Problem statement
Retype the data exactly, leaving nothing out.

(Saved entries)
────

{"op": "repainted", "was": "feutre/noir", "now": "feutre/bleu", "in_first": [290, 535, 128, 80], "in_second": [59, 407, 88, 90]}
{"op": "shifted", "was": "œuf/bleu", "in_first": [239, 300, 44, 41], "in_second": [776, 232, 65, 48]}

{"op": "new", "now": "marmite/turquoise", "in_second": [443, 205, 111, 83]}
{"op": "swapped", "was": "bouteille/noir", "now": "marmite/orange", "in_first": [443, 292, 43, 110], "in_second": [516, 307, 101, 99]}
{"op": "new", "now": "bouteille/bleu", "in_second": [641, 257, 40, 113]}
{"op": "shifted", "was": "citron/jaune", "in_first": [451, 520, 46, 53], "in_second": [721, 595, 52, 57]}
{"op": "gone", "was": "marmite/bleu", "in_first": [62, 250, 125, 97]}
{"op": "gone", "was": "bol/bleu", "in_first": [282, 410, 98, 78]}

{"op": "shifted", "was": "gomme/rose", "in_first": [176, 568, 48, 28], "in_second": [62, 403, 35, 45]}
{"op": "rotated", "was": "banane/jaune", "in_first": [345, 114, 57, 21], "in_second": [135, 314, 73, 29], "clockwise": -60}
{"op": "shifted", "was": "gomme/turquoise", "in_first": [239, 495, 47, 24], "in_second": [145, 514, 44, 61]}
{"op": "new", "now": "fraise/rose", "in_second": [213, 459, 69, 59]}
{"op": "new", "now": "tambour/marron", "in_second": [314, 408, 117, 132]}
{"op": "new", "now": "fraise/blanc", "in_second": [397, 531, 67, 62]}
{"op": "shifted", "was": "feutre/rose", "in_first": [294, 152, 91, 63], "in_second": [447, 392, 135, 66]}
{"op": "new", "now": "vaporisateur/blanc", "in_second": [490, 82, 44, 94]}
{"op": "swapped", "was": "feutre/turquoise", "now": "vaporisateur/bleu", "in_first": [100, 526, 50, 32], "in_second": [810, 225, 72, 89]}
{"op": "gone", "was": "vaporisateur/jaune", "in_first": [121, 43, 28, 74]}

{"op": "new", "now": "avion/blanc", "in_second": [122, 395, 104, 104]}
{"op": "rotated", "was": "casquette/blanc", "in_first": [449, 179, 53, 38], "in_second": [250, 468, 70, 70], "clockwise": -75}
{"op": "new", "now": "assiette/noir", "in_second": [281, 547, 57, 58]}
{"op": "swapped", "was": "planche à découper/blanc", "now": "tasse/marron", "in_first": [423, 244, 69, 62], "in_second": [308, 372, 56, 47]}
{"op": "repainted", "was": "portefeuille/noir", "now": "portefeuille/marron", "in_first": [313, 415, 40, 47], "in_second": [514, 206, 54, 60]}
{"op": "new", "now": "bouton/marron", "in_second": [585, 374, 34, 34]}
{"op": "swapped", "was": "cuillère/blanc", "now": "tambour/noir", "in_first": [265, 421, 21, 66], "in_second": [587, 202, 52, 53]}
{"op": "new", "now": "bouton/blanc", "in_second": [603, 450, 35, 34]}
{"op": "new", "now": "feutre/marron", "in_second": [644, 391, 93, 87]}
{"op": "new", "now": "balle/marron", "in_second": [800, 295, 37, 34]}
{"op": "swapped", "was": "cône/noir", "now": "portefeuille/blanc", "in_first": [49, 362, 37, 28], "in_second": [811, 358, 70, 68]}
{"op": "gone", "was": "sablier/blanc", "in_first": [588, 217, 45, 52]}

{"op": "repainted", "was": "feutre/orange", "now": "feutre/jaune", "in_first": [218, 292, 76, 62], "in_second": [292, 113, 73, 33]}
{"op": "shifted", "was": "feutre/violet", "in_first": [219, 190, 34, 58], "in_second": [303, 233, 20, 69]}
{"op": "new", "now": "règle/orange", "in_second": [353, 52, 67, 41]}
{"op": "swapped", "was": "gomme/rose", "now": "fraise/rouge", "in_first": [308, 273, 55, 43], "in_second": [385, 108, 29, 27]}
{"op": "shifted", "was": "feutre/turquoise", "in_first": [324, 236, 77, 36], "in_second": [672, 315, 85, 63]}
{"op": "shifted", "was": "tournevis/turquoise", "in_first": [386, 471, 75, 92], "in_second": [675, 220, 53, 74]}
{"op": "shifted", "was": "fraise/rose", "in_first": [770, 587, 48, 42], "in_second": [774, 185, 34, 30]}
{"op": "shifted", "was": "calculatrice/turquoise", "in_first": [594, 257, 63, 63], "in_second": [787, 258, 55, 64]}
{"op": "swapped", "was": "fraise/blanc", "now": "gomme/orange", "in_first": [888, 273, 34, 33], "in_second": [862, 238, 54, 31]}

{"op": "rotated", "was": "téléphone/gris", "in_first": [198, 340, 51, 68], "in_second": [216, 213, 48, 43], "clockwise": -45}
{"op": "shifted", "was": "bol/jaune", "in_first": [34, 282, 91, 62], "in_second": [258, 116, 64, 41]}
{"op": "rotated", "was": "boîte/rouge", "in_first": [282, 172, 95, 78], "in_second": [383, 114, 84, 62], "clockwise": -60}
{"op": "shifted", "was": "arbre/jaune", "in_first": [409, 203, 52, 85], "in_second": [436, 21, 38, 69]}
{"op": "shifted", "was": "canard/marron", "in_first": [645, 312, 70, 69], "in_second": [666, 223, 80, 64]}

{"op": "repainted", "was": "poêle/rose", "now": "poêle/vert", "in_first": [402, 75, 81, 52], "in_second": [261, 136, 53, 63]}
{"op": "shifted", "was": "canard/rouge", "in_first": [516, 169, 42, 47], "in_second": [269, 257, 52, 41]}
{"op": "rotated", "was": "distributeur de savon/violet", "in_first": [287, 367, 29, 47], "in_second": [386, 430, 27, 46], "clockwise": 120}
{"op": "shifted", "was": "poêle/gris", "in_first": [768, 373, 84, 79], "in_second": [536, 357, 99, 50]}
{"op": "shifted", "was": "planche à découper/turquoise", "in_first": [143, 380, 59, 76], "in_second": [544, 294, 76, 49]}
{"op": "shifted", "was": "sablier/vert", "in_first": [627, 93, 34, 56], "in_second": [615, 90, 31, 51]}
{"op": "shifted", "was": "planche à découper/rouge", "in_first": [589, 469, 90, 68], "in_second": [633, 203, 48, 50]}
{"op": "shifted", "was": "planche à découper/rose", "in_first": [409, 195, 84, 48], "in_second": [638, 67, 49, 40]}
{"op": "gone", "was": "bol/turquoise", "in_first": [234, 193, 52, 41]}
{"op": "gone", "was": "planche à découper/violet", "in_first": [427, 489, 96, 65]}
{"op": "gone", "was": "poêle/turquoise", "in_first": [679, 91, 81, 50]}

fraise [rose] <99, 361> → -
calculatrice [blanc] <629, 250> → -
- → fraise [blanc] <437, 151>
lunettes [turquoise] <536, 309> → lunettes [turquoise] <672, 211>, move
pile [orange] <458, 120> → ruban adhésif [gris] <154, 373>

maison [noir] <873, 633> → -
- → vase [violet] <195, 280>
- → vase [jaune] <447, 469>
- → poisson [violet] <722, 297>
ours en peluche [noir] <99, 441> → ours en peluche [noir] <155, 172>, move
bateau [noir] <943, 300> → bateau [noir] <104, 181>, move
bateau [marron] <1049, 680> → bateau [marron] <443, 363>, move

────

Written response
{"op": "repainted", "was": "feutre/noir", "now": "feutre/bleu", "in_first": [290, 535, 128, 80], "in_second": [59, 407, 88, 90]}
{"op": "shifted", "was": "œuf/bleu", "in_first": [239, 300, 44, 41], "in_second": [776, 232, 65, 48]}

{"op": "new", "now": "marmite/turquoise", "in_second": [443, 205, 111, 83]}
{"op": "swapped", "was": "bouteille/noir", "now": "marmite/orange", "in_first": [443, 292, 43, 110], "in_second": [516, 307, 101, 99]}
{"op": "new", "now": "bouteille/bleu", "in_second": [641, 257, 40, 113]}
{"op": "shifted", "was": "citron/jaune", "in_first": [451, 520, 46, 53], "in_second": [721, 595, 52, 57]}
{"op": "gone", "was": "marmite/bleu", "in_first": [62, 250, 125, 97]}
{"op": "gone", "was": "bol/bleu", "in_first": [282, 410, 98, 78]}

{"op": "shifted", "was": "gomme/rose", "in_first": [176, 568, 48, 28], "in_second": [62, 403, 35, 45]}
{"op": "rotated", "was": "banane/jaune", "in_first": [345, 114, 57, 21], "in_second": [135, 314, 73, 29], "clockwise": -60}
{"op": "shifted", "was": "gomme/turquoise", "in_first": [239, 495, 47, 24], "in_second": [145, 514, 44, 61]}
{"op": "new", "now": "fraise/rose", "in_second": [213, 459, 69, 59]}
{"op": "new", "now": "tambour/marron", "in_second": [314, 408, 117, 132]}
{"op": "new", "now": "fraise/blanc", "in_second": [397, 531, 67, 62]}
{"op": "shifted", "was": "feutre/rose", "in_first": [294, 152, 91, 63], "in_second": [447, 392, 135, 66]}
{"op": "new", "now": "vaporisateur/blanc", "in_second": [490, 82, 44, 94]}
{"op": "swapped", "was": "feutre/turquoise", "now": "vaporisateur/bleu", "in_first": [100, 526, 50, 32], "in_second": [810, 225, 72, 89]}
{"op": "gone", "was": "vaporisateur/jaune", "in_first": [121, 43, 28, 74]}

{"op": "new", "now": "avion/blanc", "in_second": [122, 395, 104, 104]}
{"op": "rotated", "was": "casquette/blanc", "in_first": [449, 179, 53, 38], "in_second": [250, 468, 70, 70], "clockwise": -75}
{"op": "new", "now": "assiette/noir", "in_second": [281, 547, 57, 58]}
{"op": "swapped", "was": "planche à découper/blanc", "now": "tasse/marron", "in_first": [423, 244, 69, 62], "in_second": [308, 372, 56, 47]}
{"op": "repainted", "was": "portefeuille/noir", "now": "portefeuille/marron", "in_first": [313, 415, 40, 47], "in_second": [514, 206, 54, 60]}
{"op": "new", "now": "bouton/marron", "in_second": [585, 374, 34, 34]}
{"op": "swapped", "was": "cuillère/blanc", "now": "tambour/noir", "in_first": [265, 421, 21, 66], "in_second": [587, 202, 52, 53]}
{"op": "new", "now": "bouton/blanc", "in_second": [603, 450, 35, 34]}
{"op": "new", "now": "feutre/marron", "in_second": [644, 391, 93, 87]}
{"op": "new", "now": "balle/marron", "in_second": [800, 295, 37, 34]}
{"op": "swapped", "was": "cône/noir", "now": "portefeuille/blanc", "in_first": [49, 362, 37, 28], "in_second": [811, 358, 70, 68]}
{"op": "gone", "was": "sablier/blanc", "in_first": [588, 217, 45, 52]}

{"op": "repainted", "was": "feutre/orange", "now": "feutre/jaune", "in_first": [218, 292, 76, 62], "in_second": [292, 113, 73, 33]}
{"op": "shifted", "was": "feutre/violet", "in_first": [219, 190, 34, 58], "in_second": [303, 233, 20, 69]}
{"op": "new", "now": "règle/orange", "in_second": [353, 52, 67, 41]}
{"op": "swapped", "was": "gomme/rose", "now": "fraise/rouge", "in_first": [308, 273, 55, 43], "in_second": [385, 108, 29, 27]}
{"op": "shifted", "was": "feutre/turquoise", "in_first": [324, 236, 77, 36], "in_second": [672, 315, 85, 63]}
{"op": "shifted", "was": "tournevis/turquoise", "in_first": [386, 471, 75, 92], "in_second": [675, 220, 53, 74]}
{"op": "shifted", "was": "fraise/rose", "in_first": [770, 587, 48, 42], "in_second": [774, 185, 34, 30]}
{"op": "shifted", "was": "calculatrice/turquoise", "in_first": [594, 257, 63, 63], "in_second": [787, 258, 55, 64]}
{"op": "swapped", "was": "fraise/blanc", "now": "gomme/orange", "in_first": [888, 273, 34, 33], "in_second": [862, 238, 54, 31]}

{"op": "rotated", "was": "téléphone/gris", "in_first": [198, 340, 51, 68], "in_second": [216, 213, 48, 43], "clockwise": -45}
{"op": "shifted", "was": "bol/jaune", "in_first": [34, 282, 91, 62], "in_second": [258, 116, 64, 41]}
{"op": "rotated", "was": "boîte/rouge", "in_first": [282, 172, 95, 78], "in_second": [383, 114, 84, 62], "clockwise": -60}
{"op": "shifted", "was": "arbre/jaune", "in_first": [409, 203, 52, 85], "in_second": [436, 21, 38, 69]}
{"op": "shifted", "was": "canard/marron", "in_first": [645, 312, 70, 69], "in_second": [666, 223, 80, 64]}

{"op": "repainted", "was": "poêle/rose", "now": "poêle/vert", "in_first": [402, 75, 81, 52], "in_second": [261, 136, 53, 63]}
{"op": "shifted", "was": "canard/rouge", "in_first": [516, 169, 42, 47], "in_second": [269, 257, 52, 41]}
{"op": "rotated", "was": "distributeur de savon/violet", "in_first": [287, 367, 29, 47], "in_second": [386, 430, 27, 46], "clockwise": 120}
{"op": "shifted", "was": "poêle/gris", "in_first": [768, 373, 84, 79], "in_second": [536, 357, 99, 50]}
{"op": "shifted", "was": "planche à découper/turquoise", "in_first": [143, 380, 59, 76], "in_second": [544, 294, 76, 49]}
{"op": "shifted", "was": "sablier/vert", "in_first": [627, 93, 34, 56], "in_second": [615, 90, 31, 51]}
{"op": "shifted", "was": "planche à découper/rouge", "in_first": [589, 469, 90, 68], "in_second": [633, 203, 48, 50]}
{"op": "shifted", "was": "planche à découper/rose", "in_first": [409, 195, 84, 48], "in_second": [638, 67, 49, 40]}
{"op": "gone", "was": "bol/turquoise", "in_first": [234, 193, 52, 41]}
{"op": "gone", "was": "planche à découper/violet", "in_first": [427, 489, 96, 65]}
{"op": "gone", "was": "poêle/turquoise", "in_first": [679, 91, 81, 50]}

fraise [rose] <99, 361> → -
calculatrice [blanc] <629, 250> → -
- → fraise [blanc] <437, 151>
lunettes [turquoise] <536, 309> → lunettes [turquoise] <672, 211>, move
pile [orange] <458, 120> → ruban adhésif [gris] <154, 373>

maison [noir] <873, 633> → -
- → vase [violet] <195, 280>
- → vase [jaune] <447, 469>
- → poisson [violet] <722, 297>
ours en peluche [noir] <99, 441> → ours en peluche [noir] <155, 172>, move
bateau [noir] <943, 300> → bateau [noir] <104, 181>, move
bateau [marron] <1049, 680> → bateau [marron] <443, 363>, move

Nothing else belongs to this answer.